Stored entries:
+--
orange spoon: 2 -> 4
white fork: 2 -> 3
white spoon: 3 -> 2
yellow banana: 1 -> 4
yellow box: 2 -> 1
+--
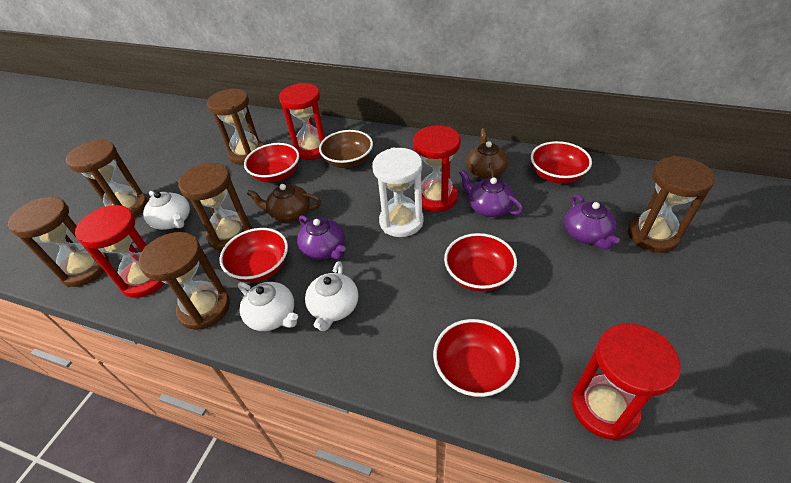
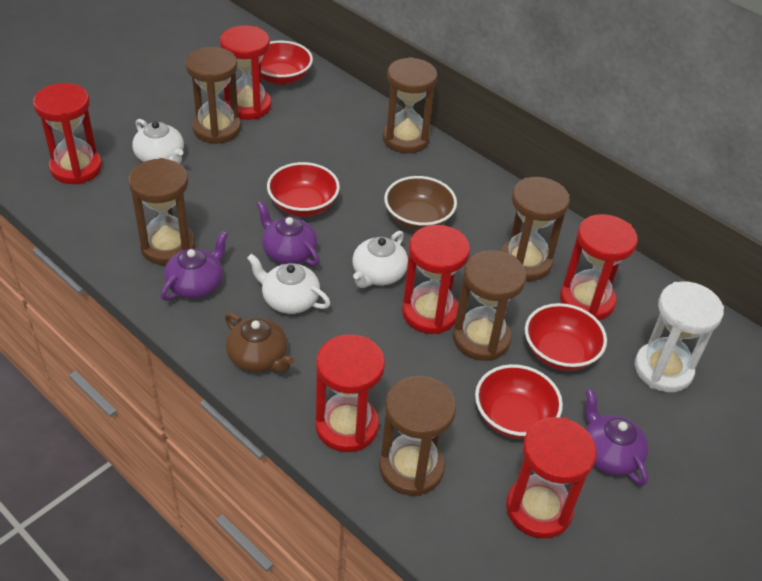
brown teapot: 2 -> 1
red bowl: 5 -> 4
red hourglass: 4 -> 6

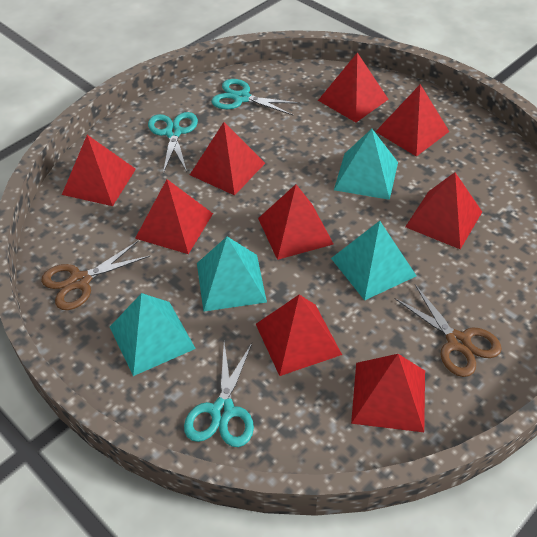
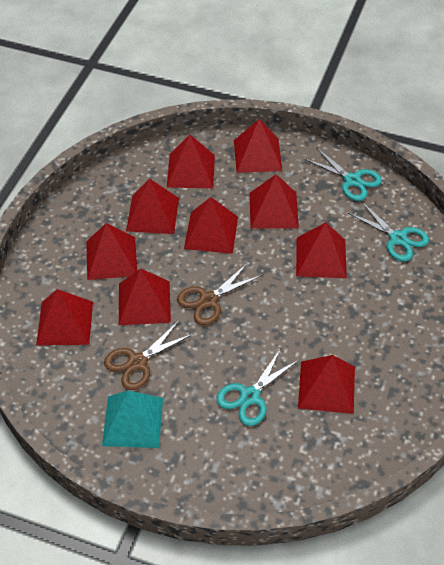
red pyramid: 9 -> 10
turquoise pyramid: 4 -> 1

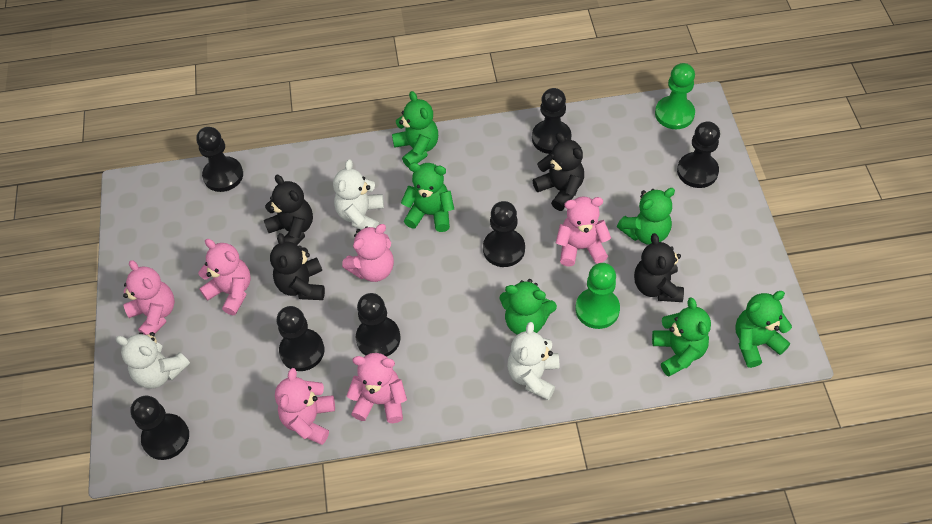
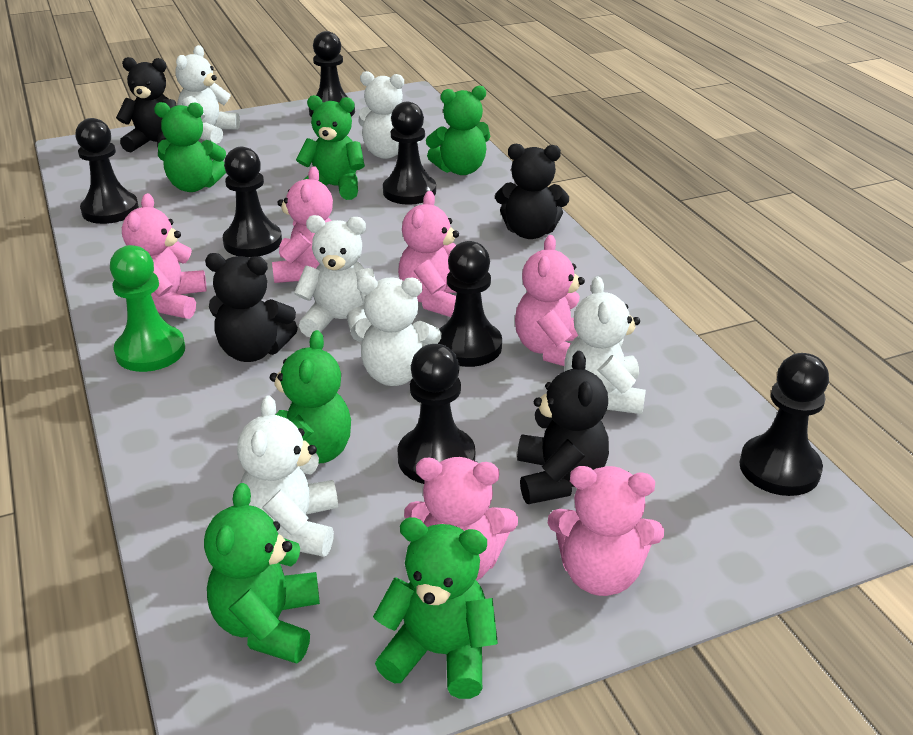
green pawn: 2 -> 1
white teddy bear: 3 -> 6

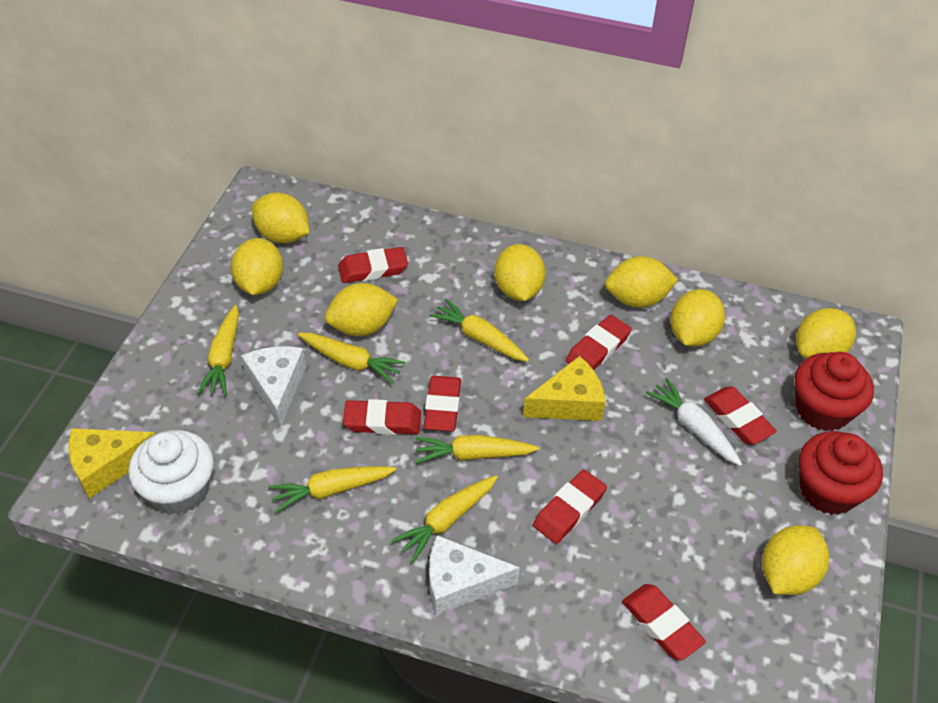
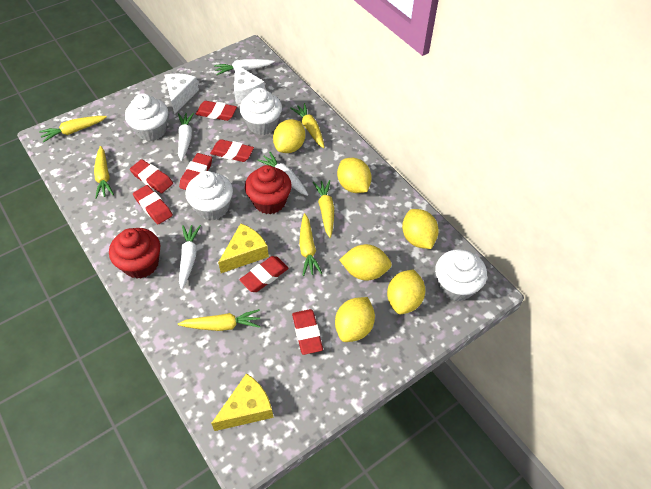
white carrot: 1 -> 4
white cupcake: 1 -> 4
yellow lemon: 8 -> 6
+--
● EXERCISE REQUIREMENTS:
In the entries above, find the line containing "red bowl: 5 -> 4" and the line containing "yellow lemon: 8 -> 6"; give again exactly those two lines and every line between them, minus the pictures.

● ANSWER TO THE EXERCISE:
red bowl: 5 -> 4
red hourglass: 4 -> 6

red pyramid: 9 -> 10
turquoise pyramid: 4 -> 1

green pawn: 2 -> 1
white teddy bear: 3 -> 6

white carrot: 1 -> 4
white cupcake: 1 -> 4
yellow lemon: 8 -> 6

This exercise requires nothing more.